◆ **WHAT THE TASK ASKS**
Return the entries below in their exact form, leaving the pictures out.

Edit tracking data
—————

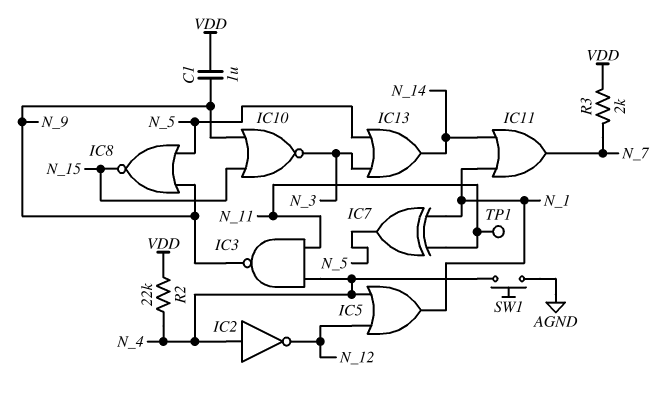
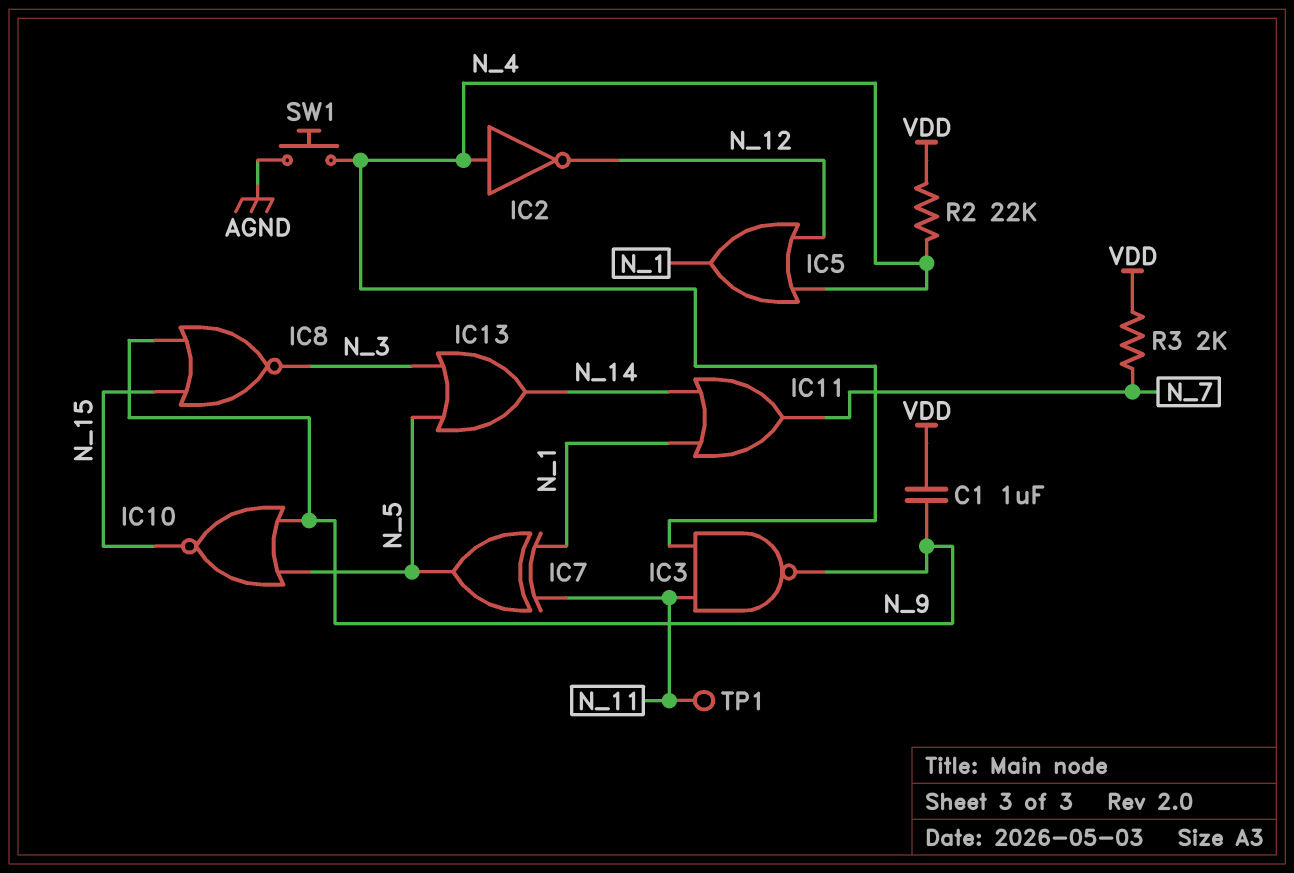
IC8: NOR (in N_5, in N_9, out N_15) -> NOR (in N_9, in N_15, out N_3)
IC10: NOR (in N_9, in N_15, out N_3) -> NOR (in N_5, in N_9, out N_15)

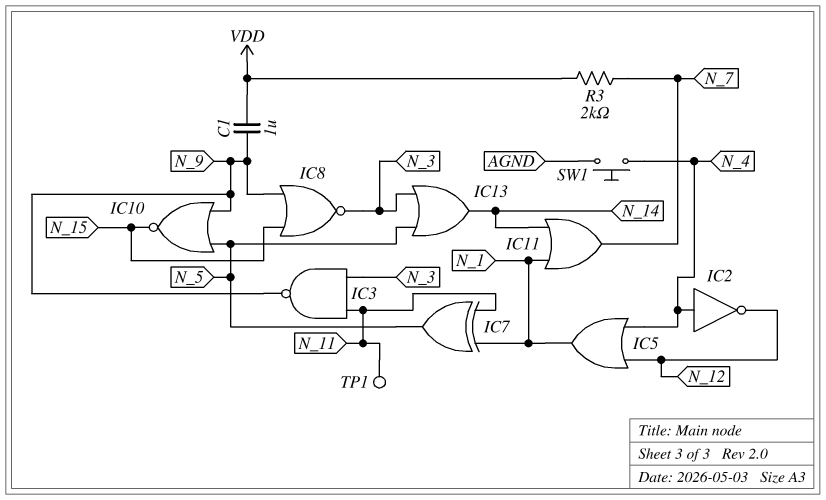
IC3: NAND (in N_4, in N_11, out N_9) -> NAND (in N_3, in N_11, out N_9)
R2: 22k (N_4, VDD) -> none

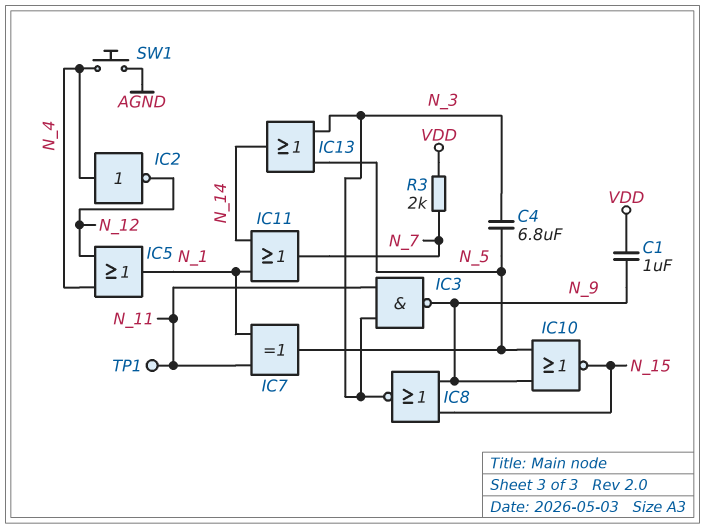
C4: none -> 6.8uF (N_3, N_5)

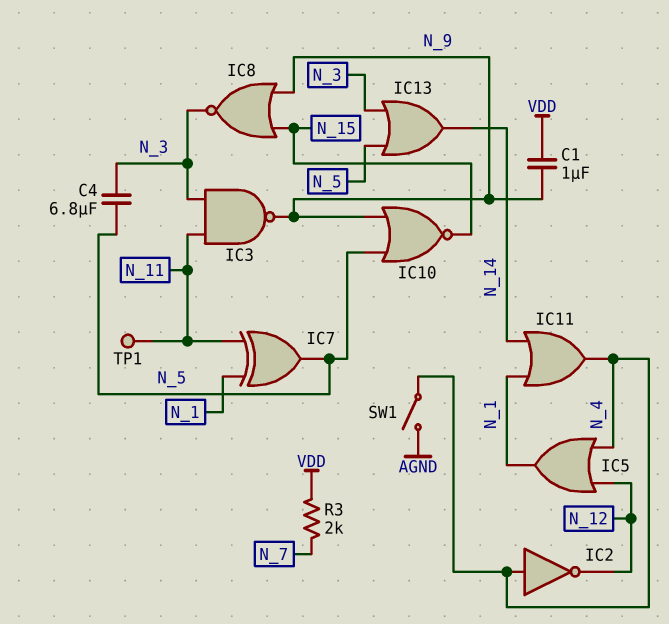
IC11: OR (in N_1, in N_14, out N_7) -> OR (in N_1, in N_14, out N_4)
SW1: button (AGND, N_4) -> switch (AGND, N_4)

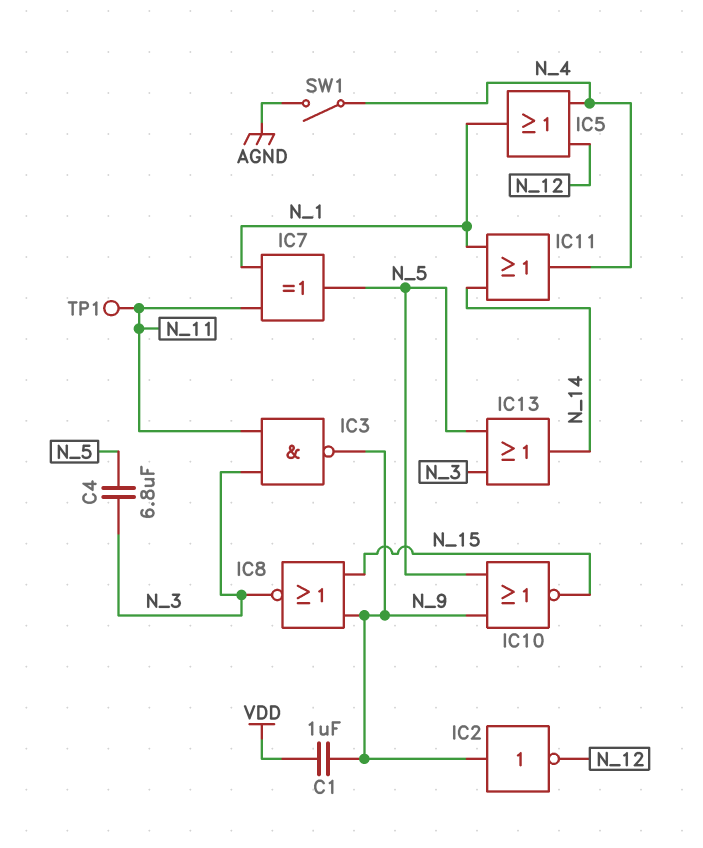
IC2: NOT (in N_4, out N_12) -> NOT (in N_9, out N_12)
R3: 2k (N_7, VDD) -> none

—————

◆ **RESULT FOR THIS EXERCISE**
IC8: NOR (in N_5, in N_9, out N_15) -> NOR (in N_9, in N_15, out N_3)
IC10: NOR (in N_9, in N_15, out N_3) -> NOR (in N_5, in N_9, out N_15)

IC3: NAND (in N_4, in N_11, out N_9) -> NAND (in N_3, in N_11, out N_9)
R2: 22k (N_4, VDD) -> none

C4: none -> 6.8uF (N_3, N_5)

IC11: OR (in N_1, in N_14, out N_7) -> OR (in N_1, in N_14, out N_4)
SW1: button (AGND, N_4) -> switch (AGND, N_4)

IC2: NOT (in N_4, out N_12) -> NOT (in N_9, out N_12)
R3: 2k (N_7, VDD) -> none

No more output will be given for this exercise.